* _INFORMATION SHOWN_:
%%

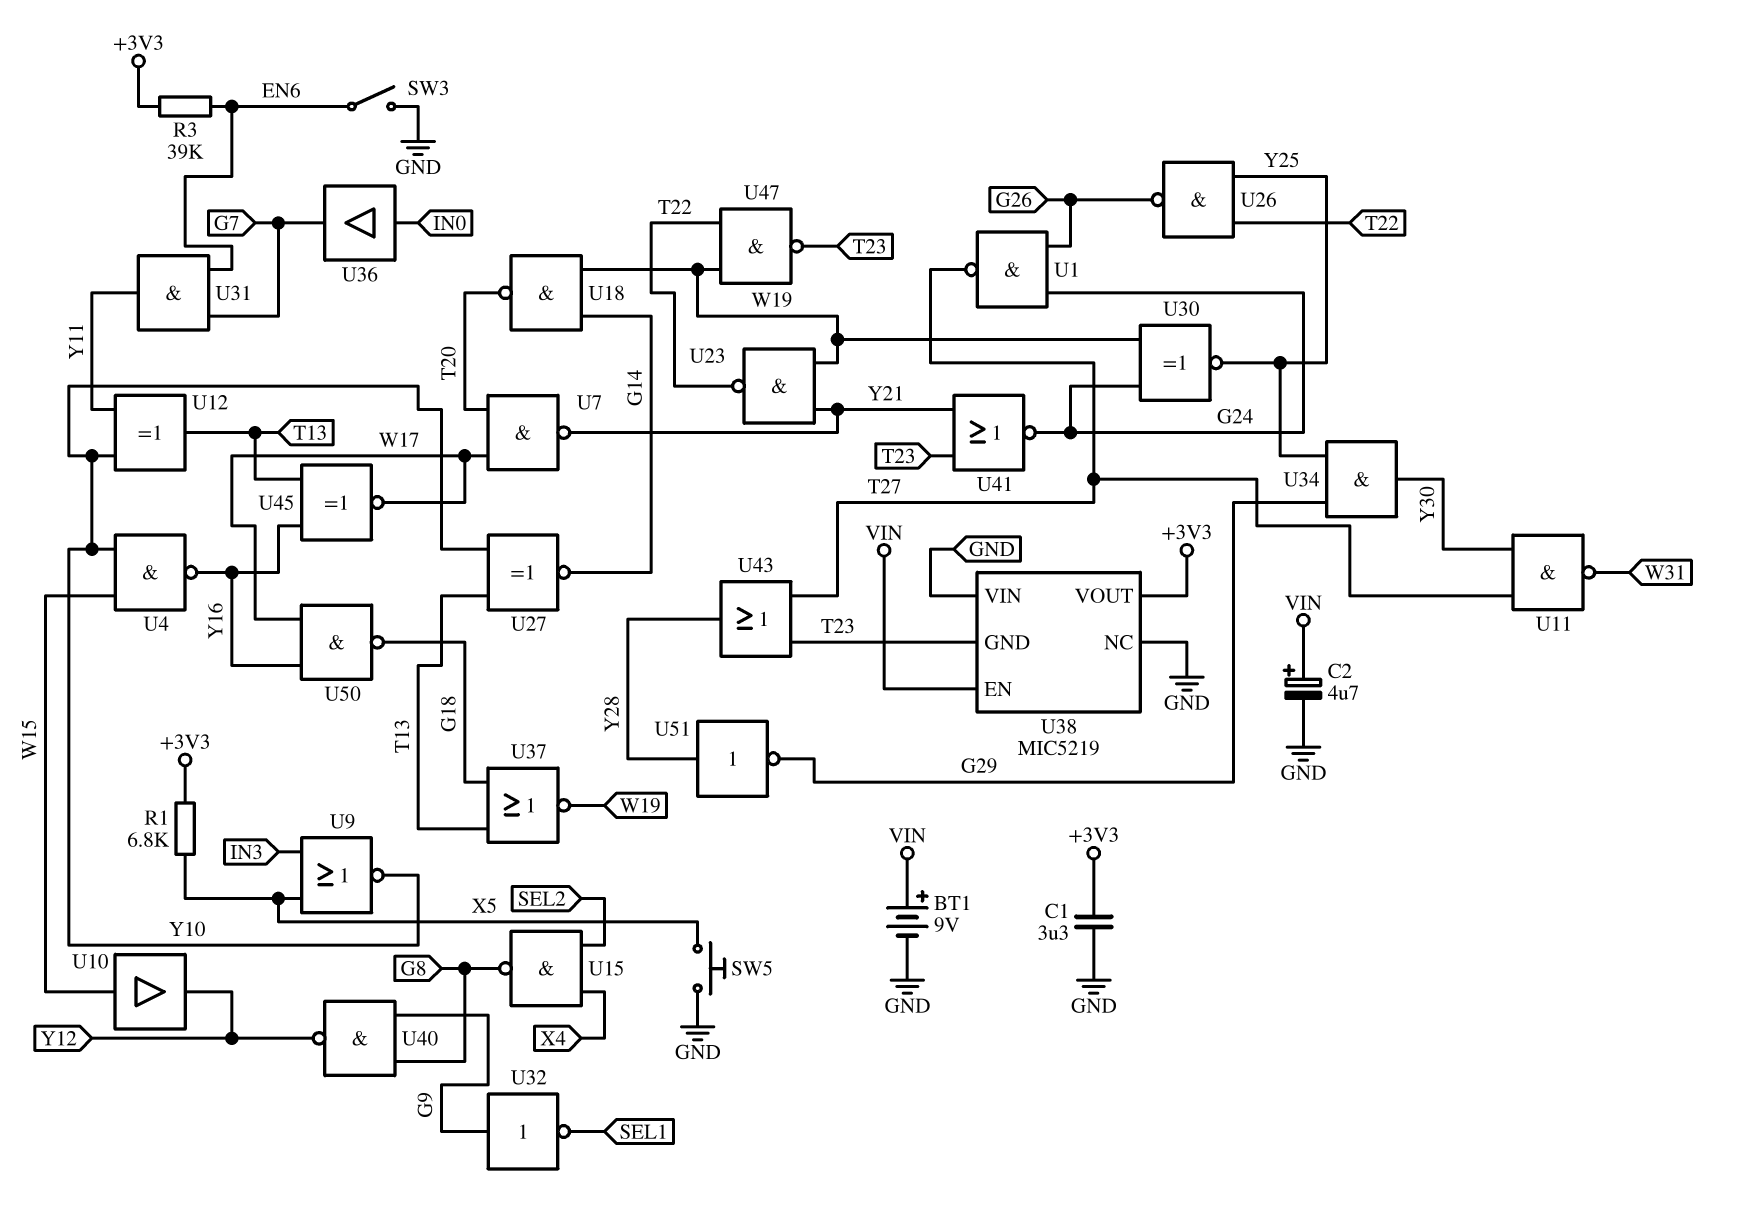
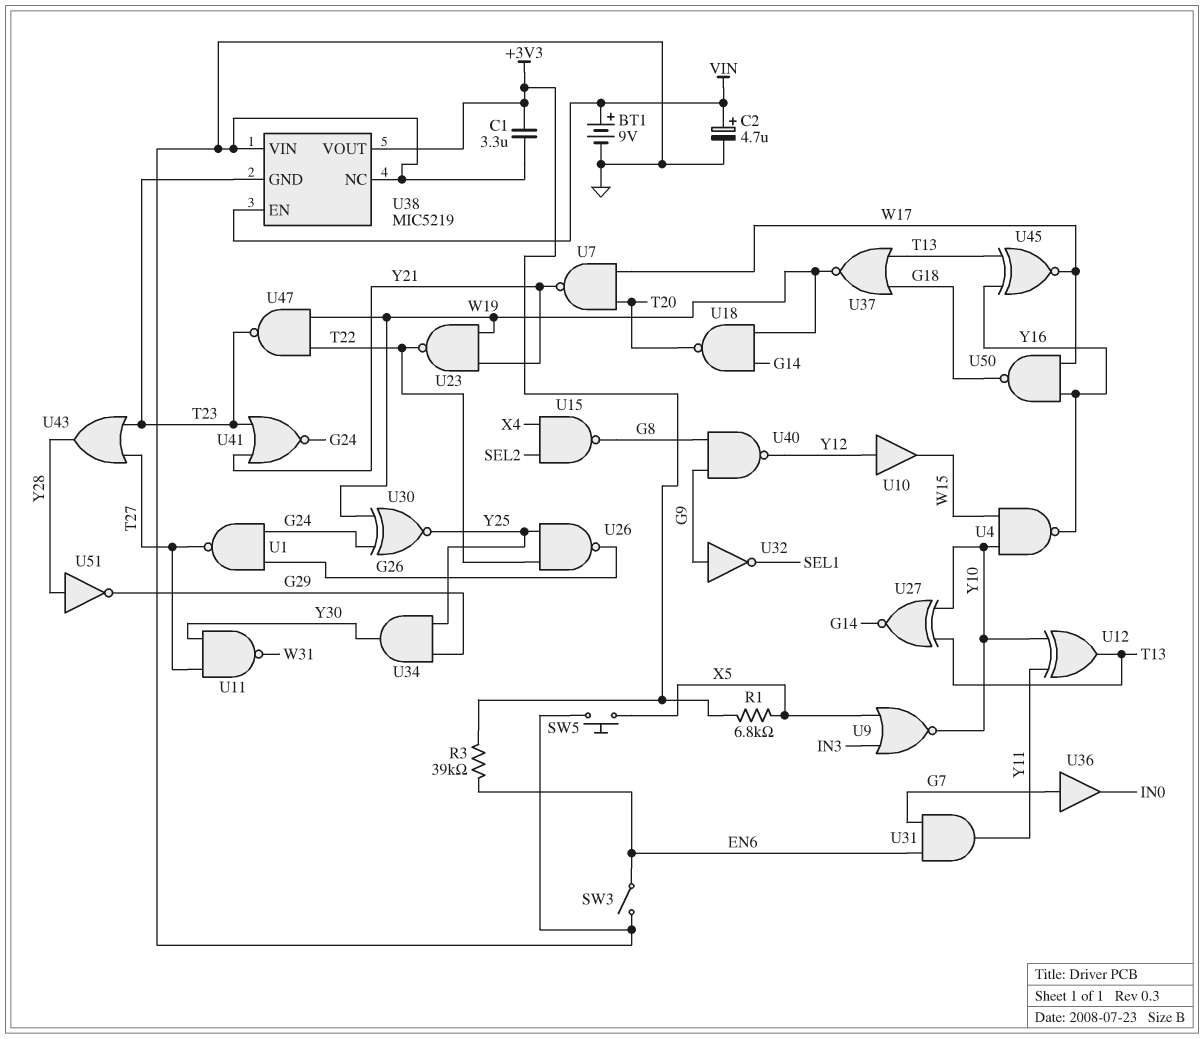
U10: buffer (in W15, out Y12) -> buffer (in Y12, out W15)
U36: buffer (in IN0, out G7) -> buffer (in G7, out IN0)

%%
%%

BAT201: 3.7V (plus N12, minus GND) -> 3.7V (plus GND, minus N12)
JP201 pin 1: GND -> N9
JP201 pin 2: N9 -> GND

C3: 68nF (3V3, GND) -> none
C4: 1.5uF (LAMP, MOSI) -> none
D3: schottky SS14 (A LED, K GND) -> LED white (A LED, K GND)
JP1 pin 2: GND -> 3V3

%%

* _EXERCISE_:
Within the material above, copy exactly the lines from the line that holds "BAT201: 3.7V (plus" up to and including the line that holds "JP1 pin 2: GND -> 3V3".

* _WRITTEN SOLUTION_:
BAT201: 3.7V (plus N12, minus GND) -> 3.7V (plus GND, minus N12)
JP201 pin 1: GND -> N9
JP201 pin 2: N9 -> GND

C3: 68nF (3V3, GND) -> none
C4: 1.5uF (LAMP, MOSI) -> none
D3: schottky SS14 (A LED, K GND) -> LED white (A LED, K GND)
JP1 pin 2: GND -> 3V3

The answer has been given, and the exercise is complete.